(Description of the task):
Please give back word for word the lines of the material below between the line containing "(452, 157) = (335, 125): green" and the line containing "(215, 320) = (536, 329): pink", inclusive.

(Recorded information):
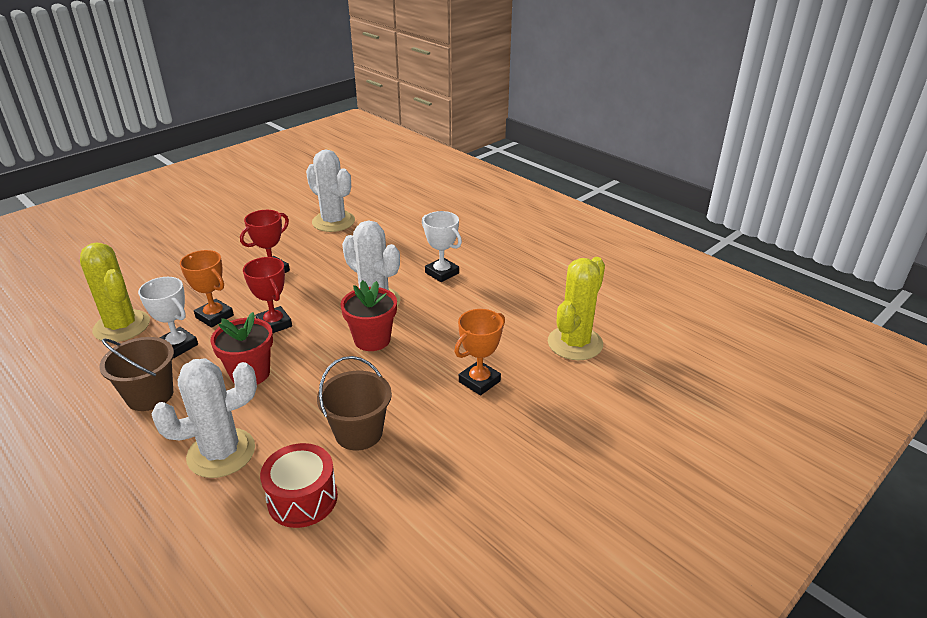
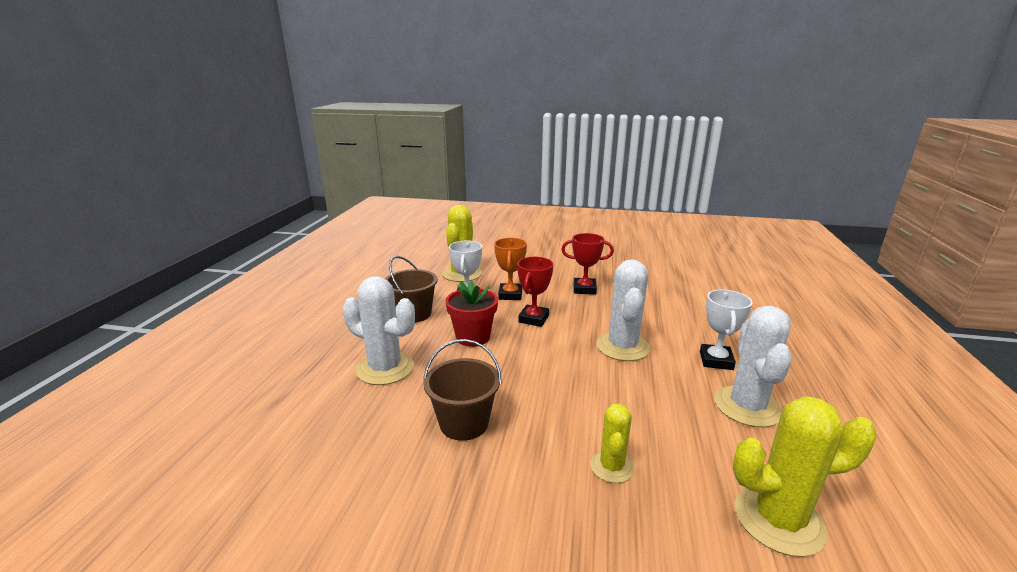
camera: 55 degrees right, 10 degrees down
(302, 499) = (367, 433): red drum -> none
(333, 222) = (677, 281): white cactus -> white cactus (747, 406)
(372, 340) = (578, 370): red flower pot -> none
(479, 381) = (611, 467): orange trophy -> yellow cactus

==

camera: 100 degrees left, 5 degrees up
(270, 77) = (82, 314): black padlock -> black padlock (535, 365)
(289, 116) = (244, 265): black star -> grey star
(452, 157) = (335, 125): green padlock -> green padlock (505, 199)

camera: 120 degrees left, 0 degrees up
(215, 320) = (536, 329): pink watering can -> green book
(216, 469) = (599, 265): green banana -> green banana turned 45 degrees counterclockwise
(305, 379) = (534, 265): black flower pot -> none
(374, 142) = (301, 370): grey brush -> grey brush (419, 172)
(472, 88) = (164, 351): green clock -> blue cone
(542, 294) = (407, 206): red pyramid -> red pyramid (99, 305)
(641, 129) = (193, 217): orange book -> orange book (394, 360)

(Answer box):
(452, 157) = (335, 125): green padlock -> green padlock (505, 199)

camera: 120 degrees left, 0 degrees up
(215, 320) = (536, 329): pink watering can -> green book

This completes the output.